#### Your assignment:
Search the records for the word "none" and copy every line in which it occurs.

#### Given records:
################

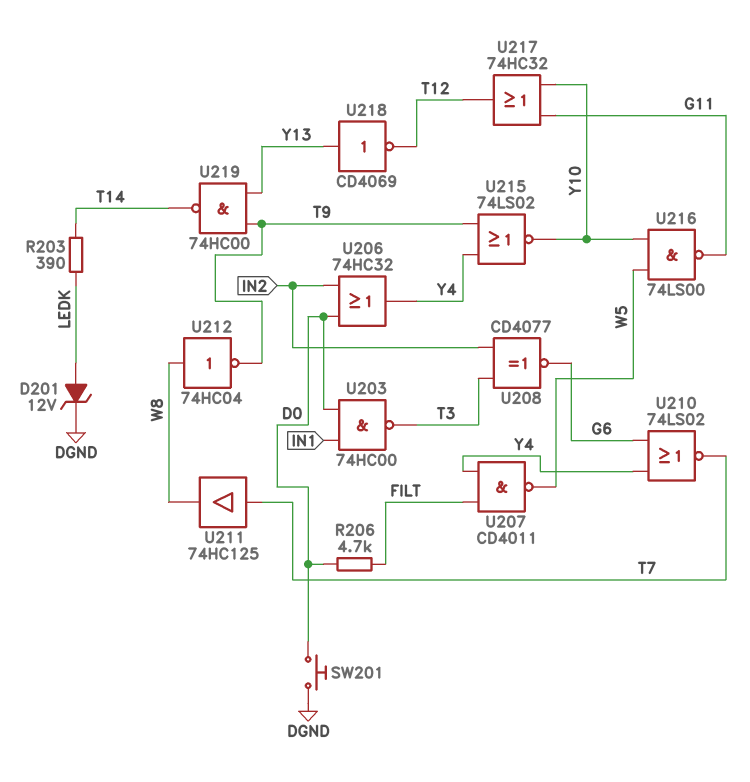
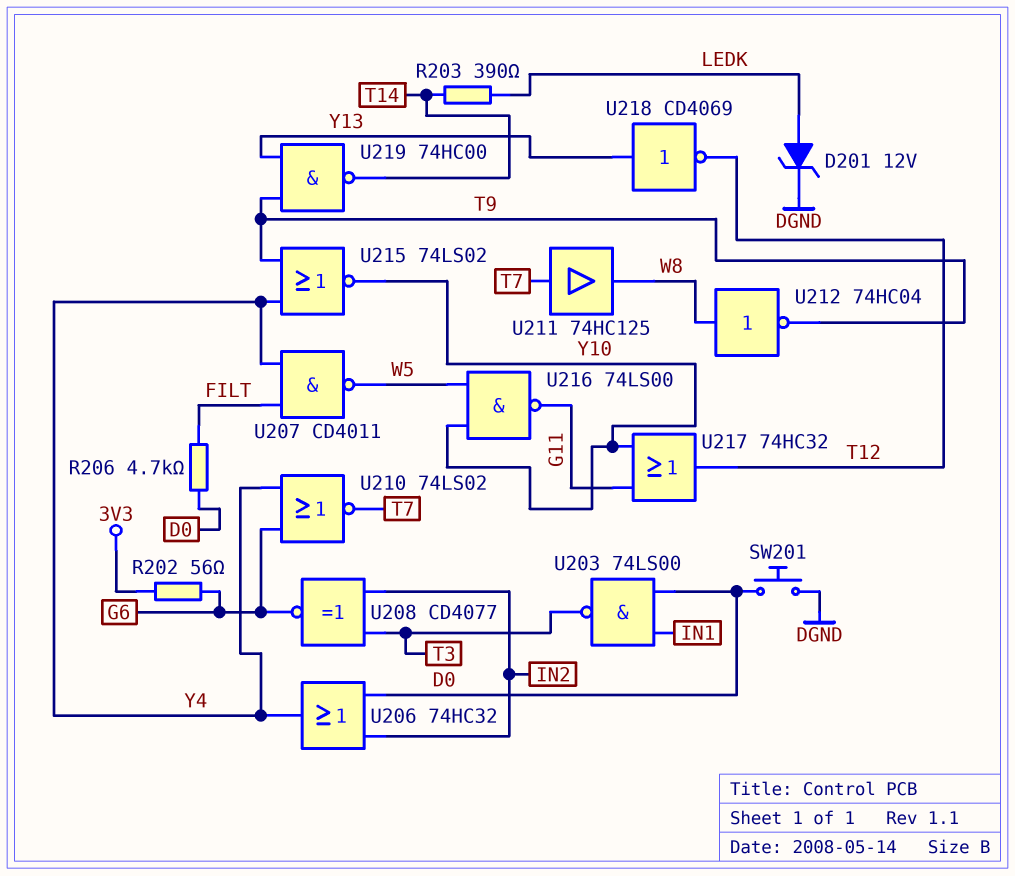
R202: none -> 56 (3V3, G6)
U203: NAND 74HC00 (in D0, in IN1, out T3) -> NAND 74LS00 (in D0, in IN1, out T3)

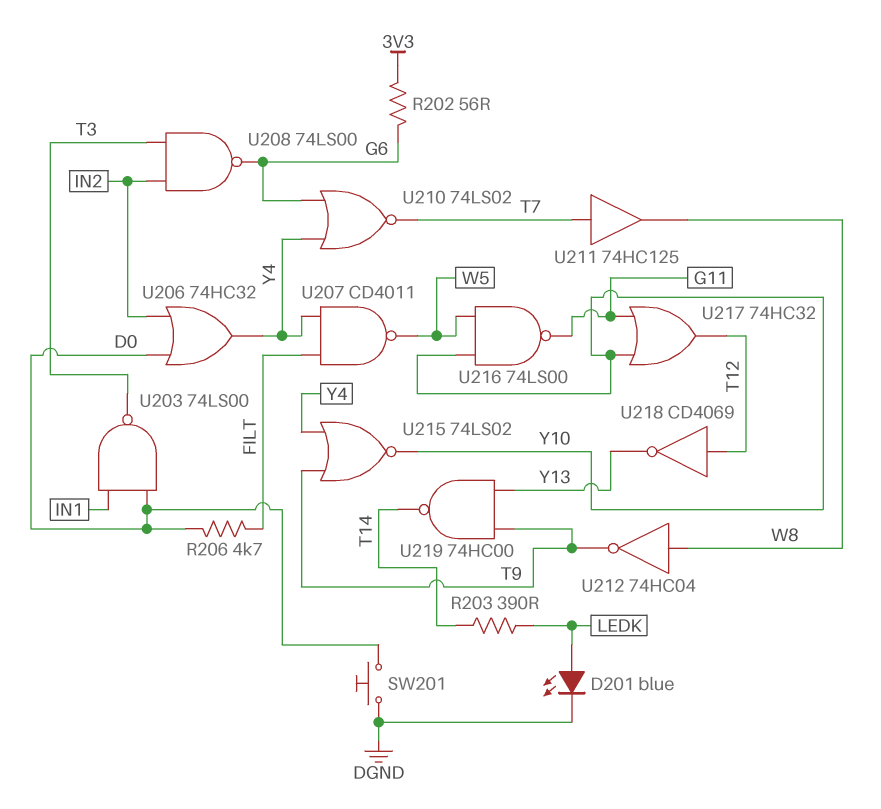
D201: zener 12V (A LEDK, K DGND) -> LED blue (A LEDK, K DGND)
U208: XNOR CD4077 (in IN2, in T3, out G6) -> NAND 74LS00 (in IN2, in T3, out G6)
U218: NOT CD4069 (in Y13, out T12) -> NOT CD4069 (in T12, out Y13)

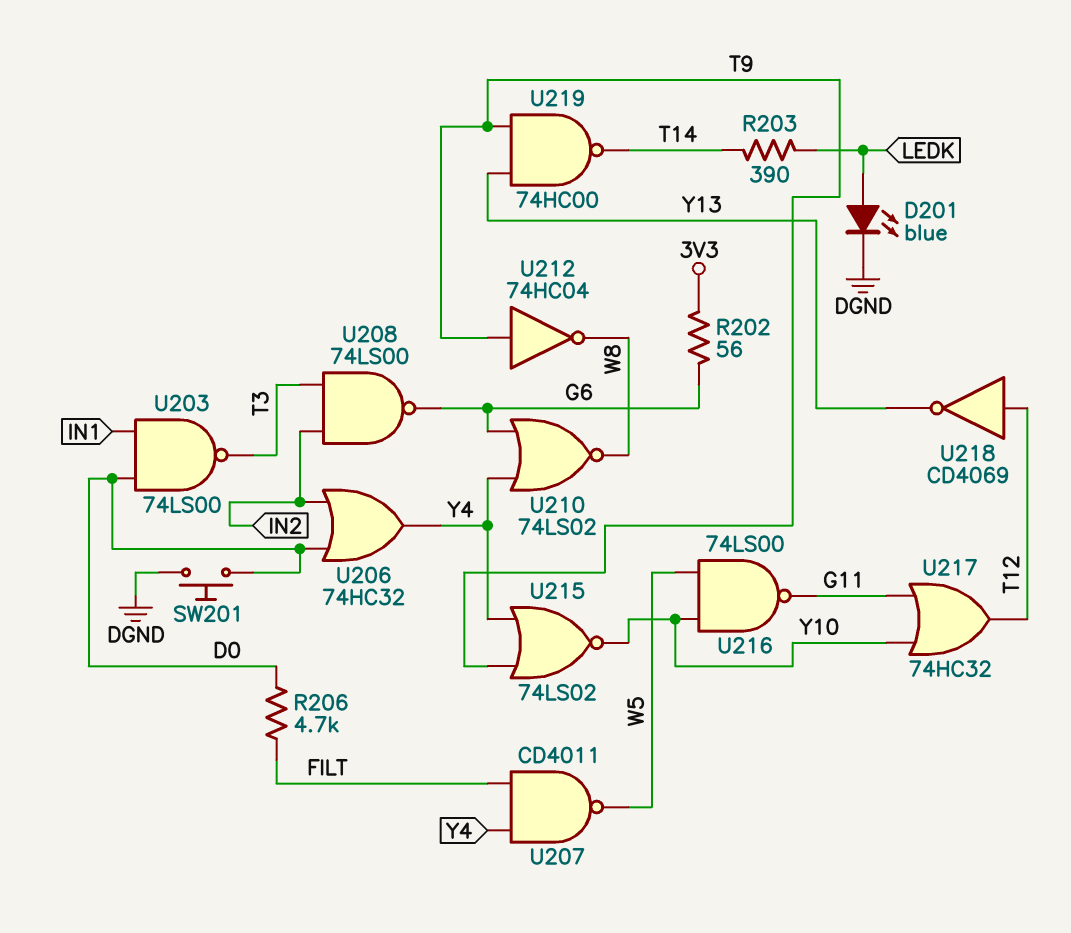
U210: NOR 74LS02 (in G6, in Y4, out T7) -> NOR 74LS02 (in G6, in Y4, out W8)
U211: buffer 74HC125 (in T7, out W8) -> none
U212: NOT 74HC04 (in W8, out T9) -> NOT 74HC04 (in T9, out W8)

################

#### The completed task:
R202: none -> 56 (3V3, G6)
U211: buffer 74HC125 (in T7, out W8) -> none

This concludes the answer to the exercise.